Dataset items
—————
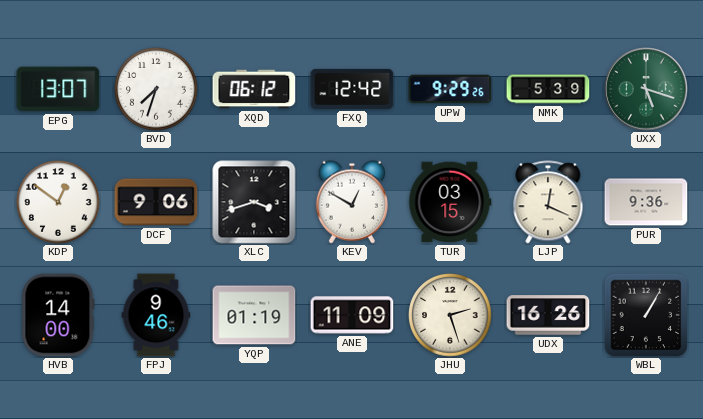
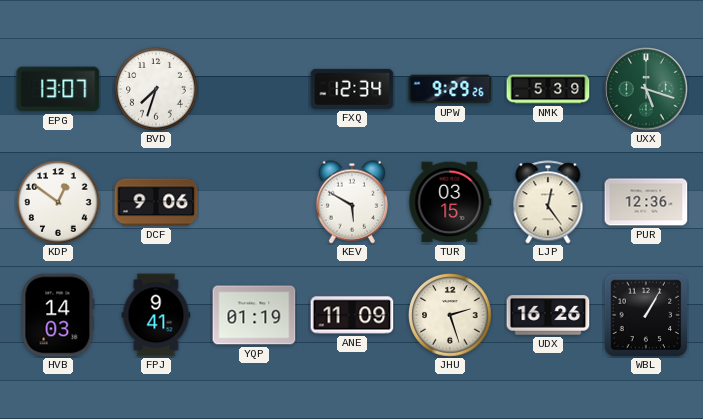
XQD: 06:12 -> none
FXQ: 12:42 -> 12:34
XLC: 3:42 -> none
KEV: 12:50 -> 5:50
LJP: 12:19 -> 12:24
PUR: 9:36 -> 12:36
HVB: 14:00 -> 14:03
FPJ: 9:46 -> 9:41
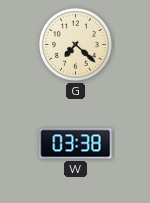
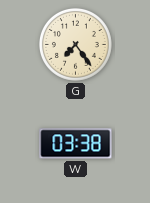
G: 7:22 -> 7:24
—————
Quote every line of text in the records above word for word, leaving out the pictures.

XQD: 06:12 -> none
FXQ: 12:42 -> 12:34
XLC: 3:42 -> none
KEV: 12:50 -> 5:50
LJP: 12:19 -> 12:24
PUR: 9:36 -> 12:36
HVB: 14:00 -> 14:03
FPJ: 9:46 -> 9:41
G: 7:22 -> 7:24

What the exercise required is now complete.